» **EXERCISE DESCRIPTION**
Look in the data below for the line that has "D203: diode 1N4001", then print exactly every line from there through the line that has "C202: 4.7nF (COM, N005) -> 470nF (COM, N005)", leaving pictures out.

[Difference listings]
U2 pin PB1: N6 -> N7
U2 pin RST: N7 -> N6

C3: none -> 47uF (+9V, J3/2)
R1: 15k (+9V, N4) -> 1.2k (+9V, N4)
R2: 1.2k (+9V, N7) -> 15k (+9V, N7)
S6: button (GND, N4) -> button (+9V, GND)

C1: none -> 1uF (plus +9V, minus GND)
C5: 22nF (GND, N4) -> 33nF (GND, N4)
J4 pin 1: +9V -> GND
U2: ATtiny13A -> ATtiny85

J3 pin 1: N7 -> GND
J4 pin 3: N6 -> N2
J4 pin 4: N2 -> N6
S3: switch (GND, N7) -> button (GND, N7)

* * *

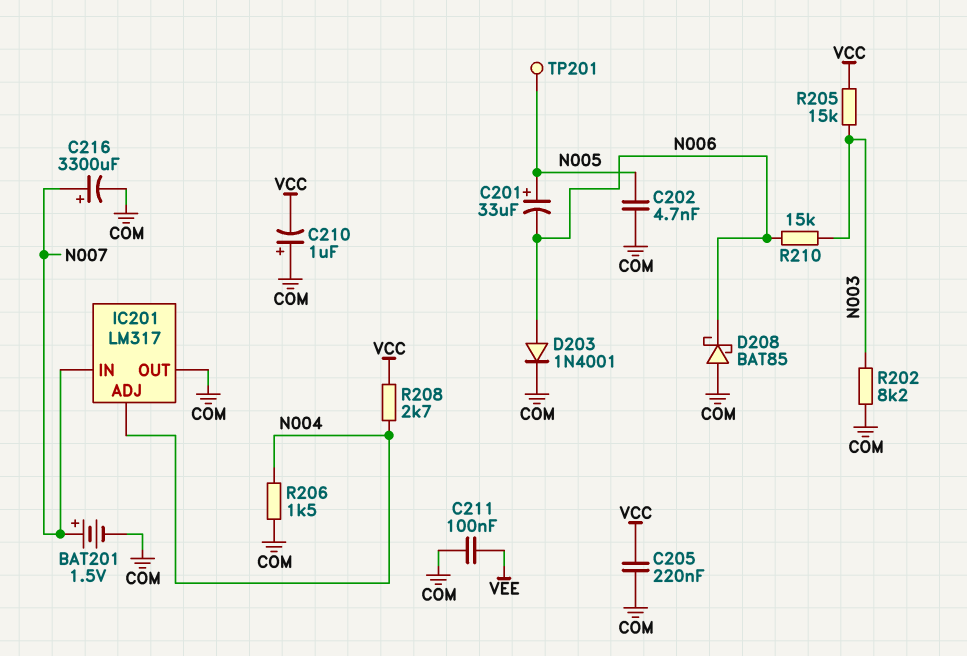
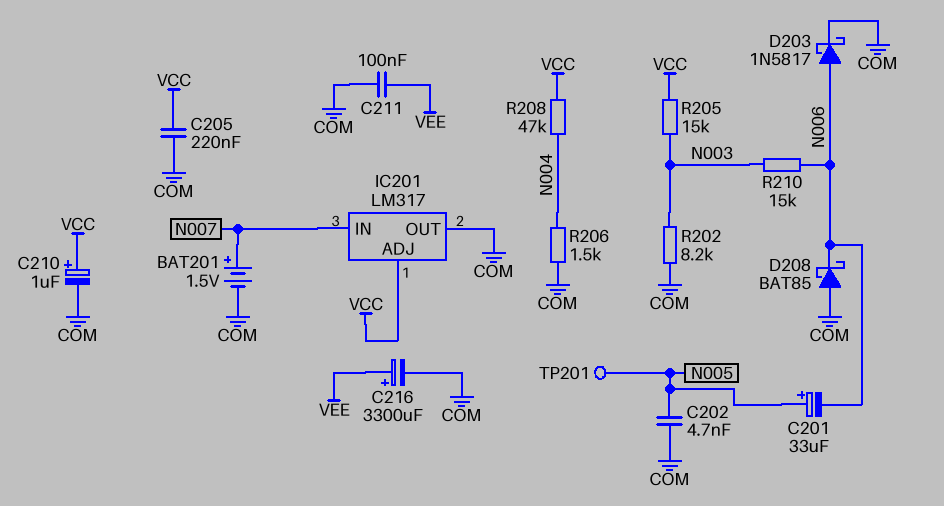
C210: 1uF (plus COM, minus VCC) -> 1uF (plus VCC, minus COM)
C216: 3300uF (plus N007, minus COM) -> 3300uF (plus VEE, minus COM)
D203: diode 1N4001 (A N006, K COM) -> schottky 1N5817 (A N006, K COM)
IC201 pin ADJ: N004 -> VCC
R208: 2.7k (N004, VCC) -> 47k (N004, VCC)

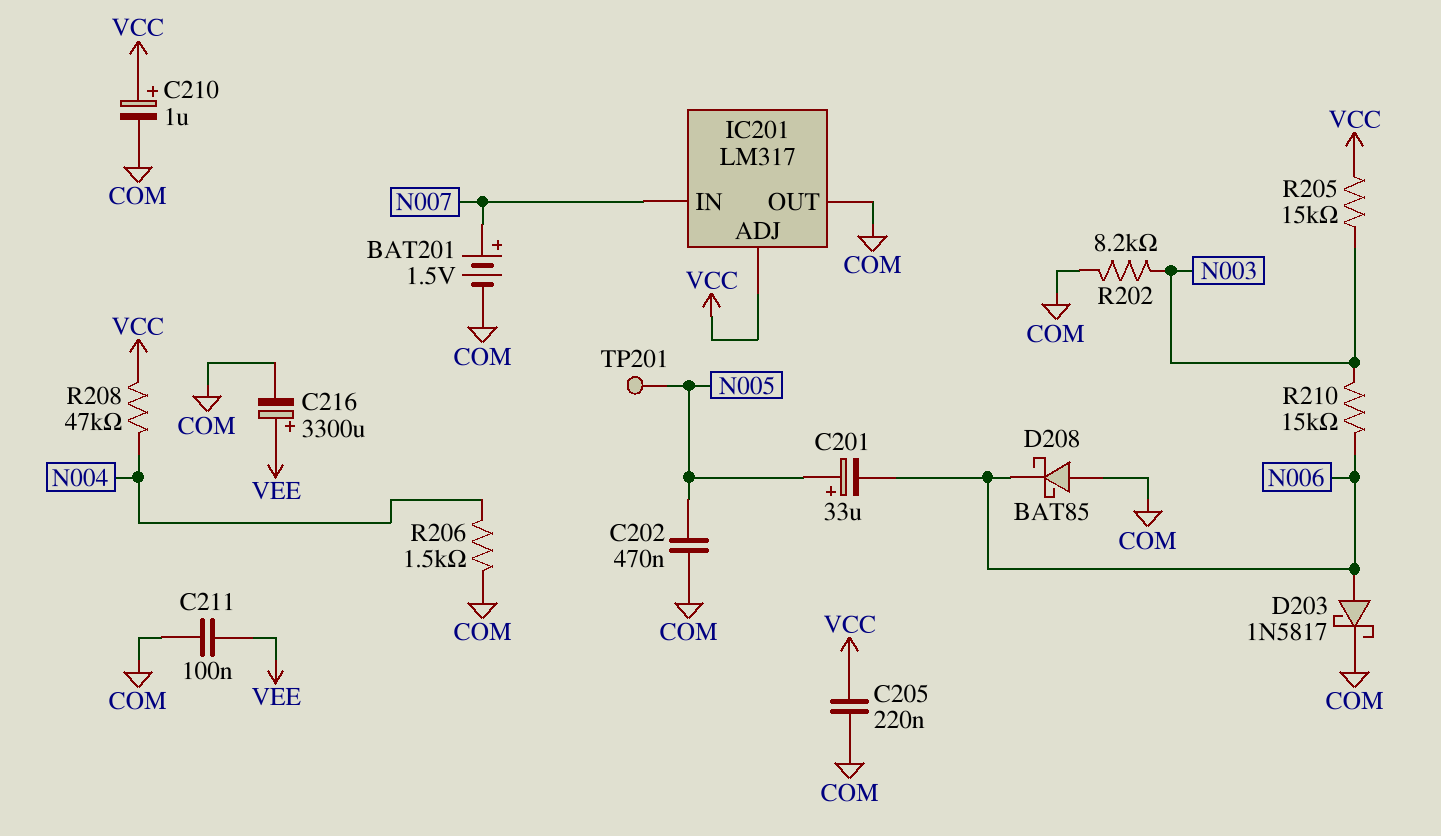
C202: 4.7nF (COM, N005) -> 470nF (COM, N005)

» **RESPONSE TO THIS EXERCISE**
D203: diode 1N4001 (A N006, K COM) -> schottky 1N5817 (A N006, K COM)
IC201 pin ADJ: N004 -> VCC
R208: 2.7k (N004, VCC) -> 47k (N004, VCC)

C202: 4.7nF (COM, N005) -> 470nF (COM, N005)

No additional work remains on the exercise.